TASK DETAILS:
Select every line in the records below that contains the string "meters", and copy each one out in full. Matching is case-sensitive.
-- Start --
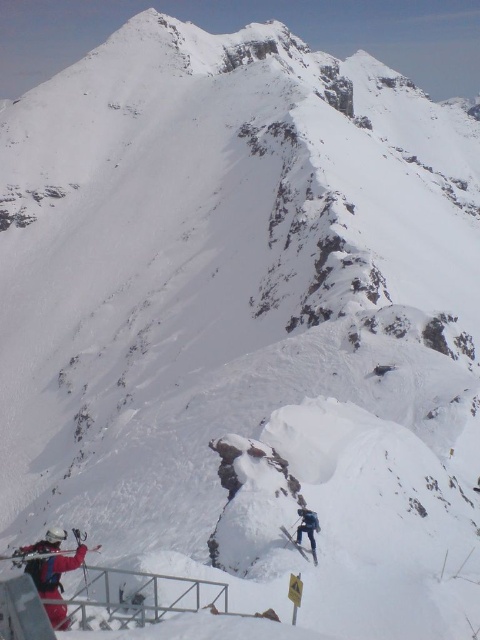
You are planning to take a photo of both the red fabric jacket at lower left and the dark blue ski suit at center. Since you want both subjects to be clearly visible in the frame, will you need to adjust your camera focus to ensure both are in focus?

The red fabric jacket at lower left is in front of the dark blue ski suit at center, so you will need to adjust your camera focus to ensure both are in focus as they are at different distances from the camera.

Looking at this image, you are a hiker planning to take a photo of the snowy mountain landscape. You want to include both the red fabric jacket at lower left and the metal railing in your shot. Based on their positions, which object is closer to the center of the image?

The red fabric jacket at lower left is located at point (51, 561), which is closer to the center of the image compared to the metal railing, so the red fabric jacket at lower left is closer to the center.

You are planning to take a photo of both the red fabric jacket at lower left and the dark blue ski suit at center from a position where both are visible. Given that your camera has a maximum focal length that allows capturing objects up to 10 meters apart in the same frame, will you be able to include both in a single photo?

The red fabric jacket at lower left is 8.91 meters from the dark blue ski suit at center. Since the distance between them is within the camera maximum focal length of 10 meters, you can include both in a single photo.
-- End --
-- Start --
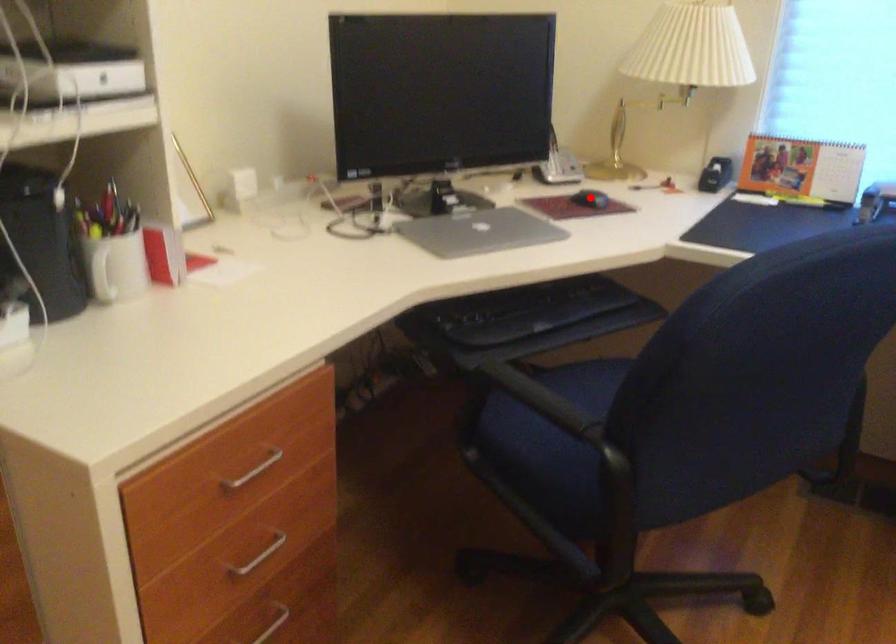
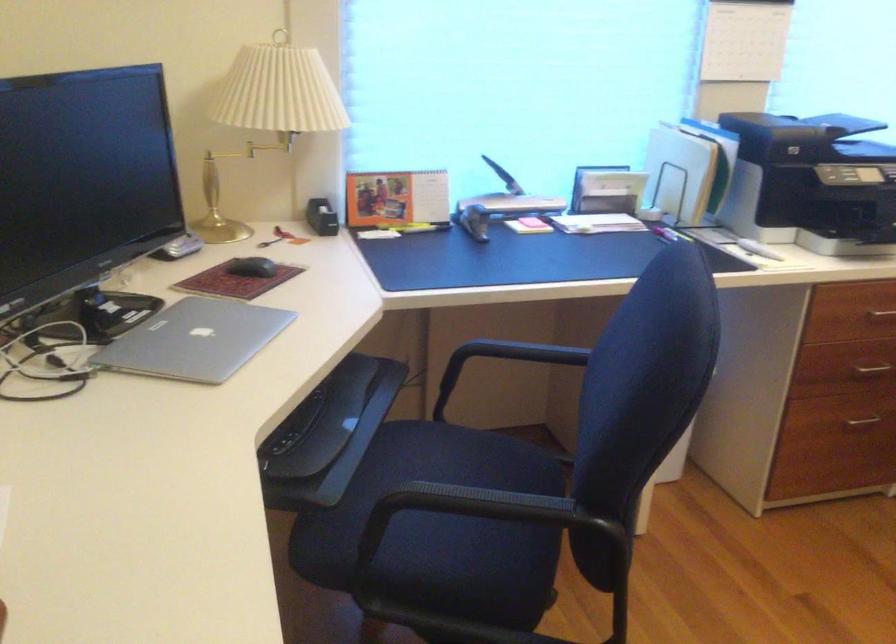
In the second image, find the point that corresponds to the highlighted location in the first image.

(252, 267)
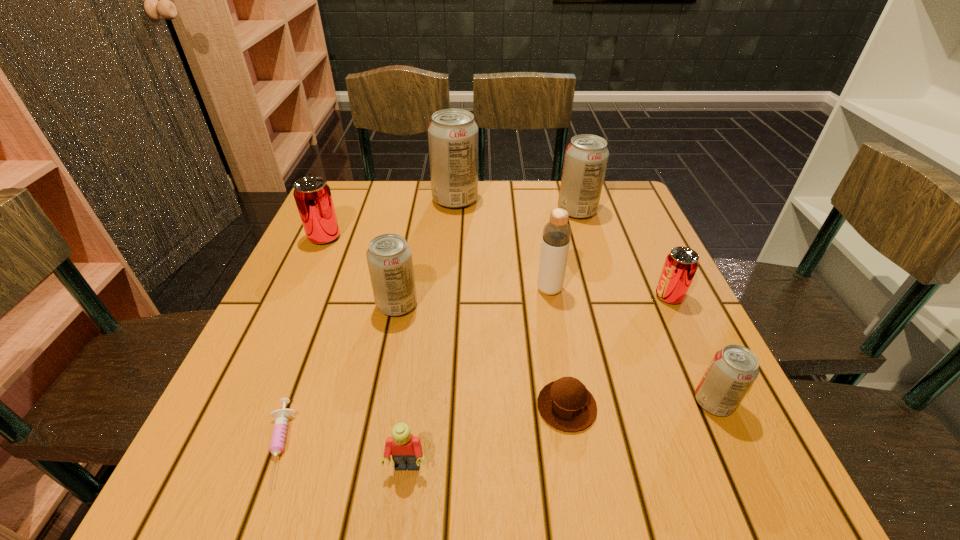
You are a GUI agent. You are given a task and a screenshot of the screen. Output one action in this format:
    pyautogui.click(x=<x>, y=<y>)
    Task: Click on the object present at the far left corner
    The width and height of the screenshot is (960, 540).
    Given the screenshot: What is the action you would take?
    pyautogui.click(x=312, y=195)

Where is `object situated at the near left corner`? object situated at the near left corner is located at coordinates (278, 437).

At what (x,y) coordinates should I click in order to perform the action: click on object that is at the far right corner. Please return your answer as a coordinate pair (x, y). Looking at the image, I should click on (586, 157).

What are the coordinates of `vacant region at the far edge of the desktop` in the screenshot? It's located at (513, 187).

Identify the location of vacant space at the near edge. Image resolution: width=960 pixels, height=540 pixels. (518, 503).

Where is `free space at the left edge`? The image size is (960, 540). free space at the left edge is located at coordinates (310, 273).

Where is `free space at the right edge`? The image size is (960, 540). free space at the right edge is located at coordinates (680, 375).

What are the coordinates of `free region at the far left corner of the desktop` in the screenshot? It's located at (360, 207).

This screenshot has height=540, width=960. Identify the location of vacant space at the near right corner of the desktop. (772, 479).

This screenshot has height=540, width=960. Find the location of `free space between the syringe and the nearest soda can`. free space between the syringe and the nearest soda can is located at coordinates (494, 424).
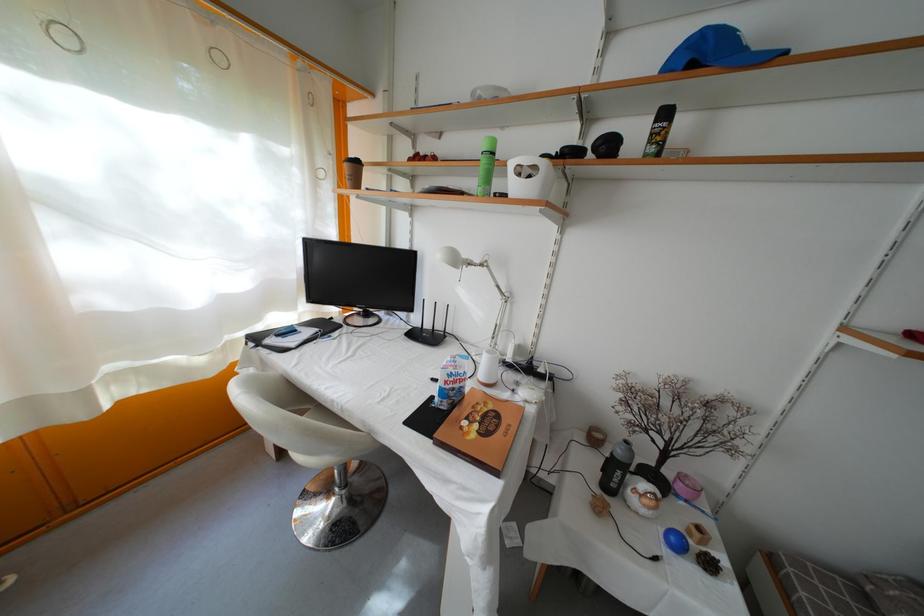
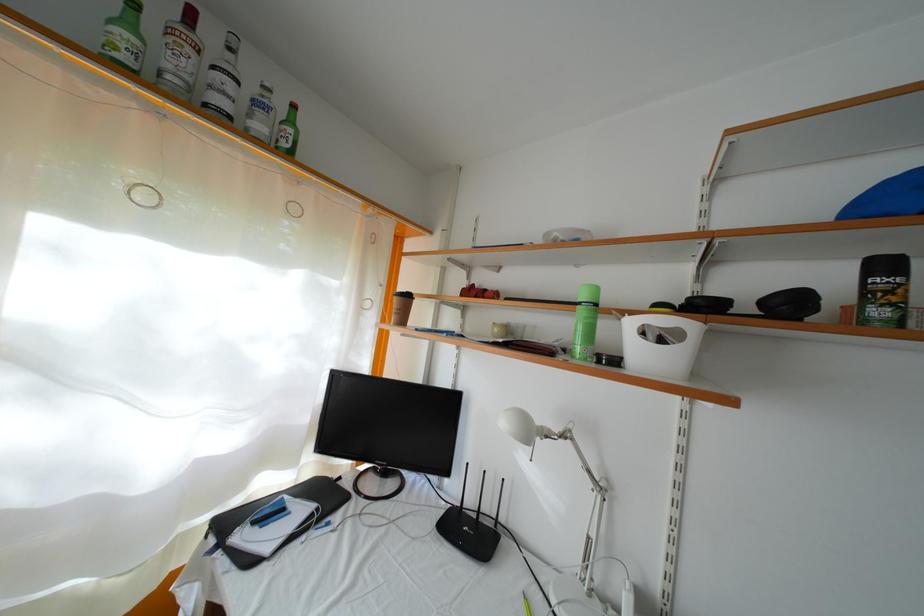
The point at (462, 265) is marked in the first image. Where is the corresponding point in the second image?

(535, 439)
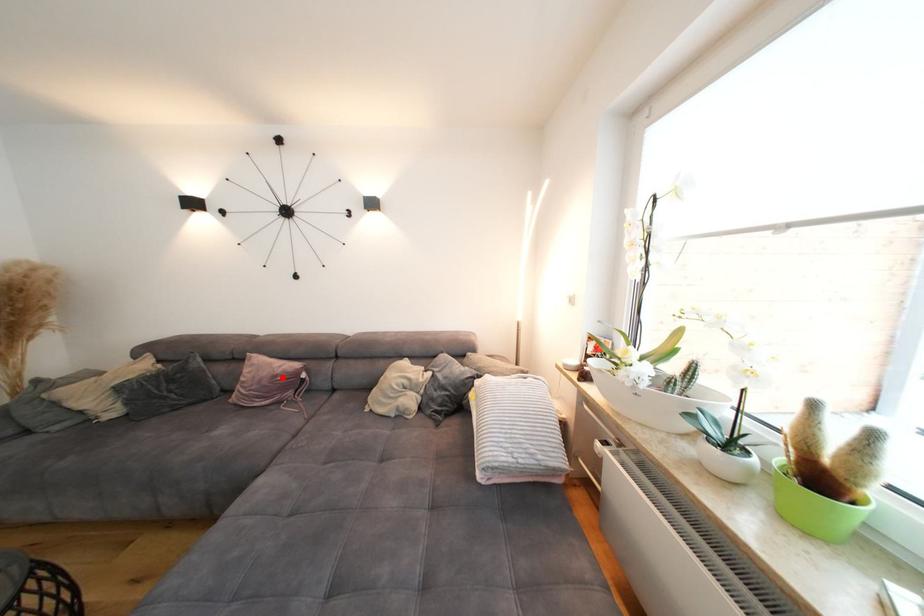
-- End --
-- Start --
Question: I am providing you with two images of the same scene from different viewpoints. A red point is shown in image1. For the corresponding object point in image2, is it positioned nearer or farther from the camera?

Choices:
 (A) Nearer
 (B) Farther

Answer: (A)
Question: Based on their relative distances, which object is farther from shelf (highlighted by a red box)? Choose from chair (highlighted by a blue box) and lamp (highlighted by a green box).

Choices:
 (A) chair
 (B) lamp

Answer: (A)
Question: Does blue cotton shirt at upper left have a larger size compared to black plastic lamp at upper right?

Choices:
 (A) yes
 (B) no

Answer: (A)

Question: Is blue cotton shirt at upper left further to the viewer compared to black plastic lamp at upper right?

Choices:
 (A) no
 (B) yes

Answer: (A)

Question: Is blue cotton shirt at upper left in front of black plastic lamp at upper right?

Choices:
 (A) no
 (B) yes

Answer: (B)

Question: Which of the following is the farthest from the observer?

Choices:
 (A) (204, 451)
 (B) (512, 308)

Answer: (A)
-- End --
WORKED ANSWER:
You are planning to take a photo of both the red fabric jacket at lower left and the dark blue ski suit at center from a position where both are visible. Given that your camera has a maximum focal length that allows capturing objects up to 10 meters apart in the same frame, will you be able to include both in a single photo?
The red fabric jacket at lower left is 8.91 meters from the dark blue ski suit at center. Since the distance between them is within the camera maximum focal length of 10 meters, you can include both in a single photo.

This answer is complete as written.